Exercise —
Among the entries below, count the lines holding the string "RESET". Respond with the number alone.
-- Given data follows --
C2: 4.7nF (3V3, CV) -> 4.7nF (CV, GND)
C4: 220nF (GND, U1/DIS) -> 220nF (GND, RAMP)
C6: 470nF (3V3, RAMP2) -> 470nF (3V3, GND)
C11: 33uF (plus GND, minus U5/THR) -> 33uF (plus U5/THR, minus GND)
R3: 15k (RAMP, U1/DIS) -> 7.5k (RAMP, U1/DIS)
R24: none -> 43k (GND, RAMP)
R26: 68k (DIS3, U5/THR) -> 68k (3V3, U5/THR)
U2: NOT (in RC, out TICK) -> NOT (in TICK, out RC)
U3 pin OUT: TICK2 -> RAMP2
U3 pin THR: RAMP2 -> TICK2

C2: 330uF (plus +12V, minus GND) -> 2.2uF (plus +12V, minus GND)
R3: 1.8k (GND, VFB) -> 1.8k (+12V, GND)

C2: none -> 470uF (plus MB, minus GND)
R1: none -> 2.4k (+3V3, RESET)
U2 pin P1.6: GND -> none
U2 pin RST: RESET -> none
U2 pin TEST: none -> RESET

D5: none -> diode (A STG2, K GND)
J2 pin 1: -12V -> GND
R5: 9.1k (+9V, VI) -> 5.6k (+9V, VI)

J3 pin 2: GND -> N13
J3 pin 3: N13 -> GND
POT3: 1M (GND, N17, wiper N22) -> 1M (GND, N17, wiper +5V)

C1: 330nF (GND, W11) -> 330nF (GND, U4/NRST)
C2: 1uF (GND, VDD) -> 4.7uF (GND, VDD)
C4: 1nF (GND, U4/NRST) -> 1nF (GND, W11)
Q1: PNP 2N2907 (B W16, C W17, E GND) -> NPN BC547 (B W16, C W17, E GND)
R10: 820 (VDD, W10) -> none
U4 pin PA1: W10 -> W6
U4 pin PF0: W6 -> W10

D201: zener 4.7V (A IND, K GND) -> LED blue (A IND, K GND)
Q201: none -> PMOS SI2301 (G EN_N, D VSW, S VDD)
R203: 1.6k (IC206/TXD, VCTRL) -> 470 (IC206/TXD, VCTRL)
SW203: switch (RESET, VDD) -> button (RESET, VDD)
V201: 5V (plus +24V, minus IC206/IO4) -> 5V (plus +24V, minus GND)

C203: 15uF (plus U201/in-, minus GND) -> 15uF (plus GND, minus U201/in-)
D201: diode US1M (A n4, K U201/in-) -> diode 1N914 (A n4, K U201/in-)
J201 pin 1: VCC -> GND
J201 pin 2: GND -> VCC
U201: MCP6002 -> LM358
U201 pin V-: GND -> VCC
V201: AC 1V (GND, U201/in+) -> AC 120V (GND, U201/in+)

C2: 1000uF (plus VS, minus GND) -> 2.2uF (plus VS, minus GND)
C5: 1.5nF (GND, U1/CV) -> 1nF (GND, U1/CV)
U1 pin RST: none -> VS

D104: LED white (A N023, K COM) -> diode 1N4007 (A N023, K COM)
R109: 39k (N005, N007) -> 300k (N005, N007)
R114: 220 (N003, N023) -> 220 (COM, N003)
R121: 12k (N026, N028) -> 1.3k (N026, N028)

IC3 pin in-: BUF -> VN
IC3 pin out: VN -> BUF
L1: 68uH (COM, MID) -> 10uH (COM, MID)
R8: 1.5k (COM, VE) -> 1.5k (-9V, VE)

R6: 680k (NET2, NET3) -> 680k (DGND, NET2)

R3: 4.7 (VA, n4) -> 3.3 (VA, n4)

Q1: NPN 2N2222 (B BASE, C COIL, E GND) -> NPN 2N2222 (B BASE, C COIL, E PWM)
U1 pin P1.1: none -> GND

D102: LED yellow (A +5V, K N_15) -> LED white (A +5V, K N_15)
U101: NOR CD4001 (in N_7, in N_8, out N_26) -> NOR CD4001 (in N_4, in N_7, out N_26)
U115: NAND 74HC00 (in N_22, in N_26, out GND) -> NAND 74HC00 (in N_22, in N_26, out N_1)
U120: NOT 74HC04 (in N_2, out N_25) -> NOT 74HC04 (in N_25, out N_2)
-- Given data concluded --
Solution to this exercise —
4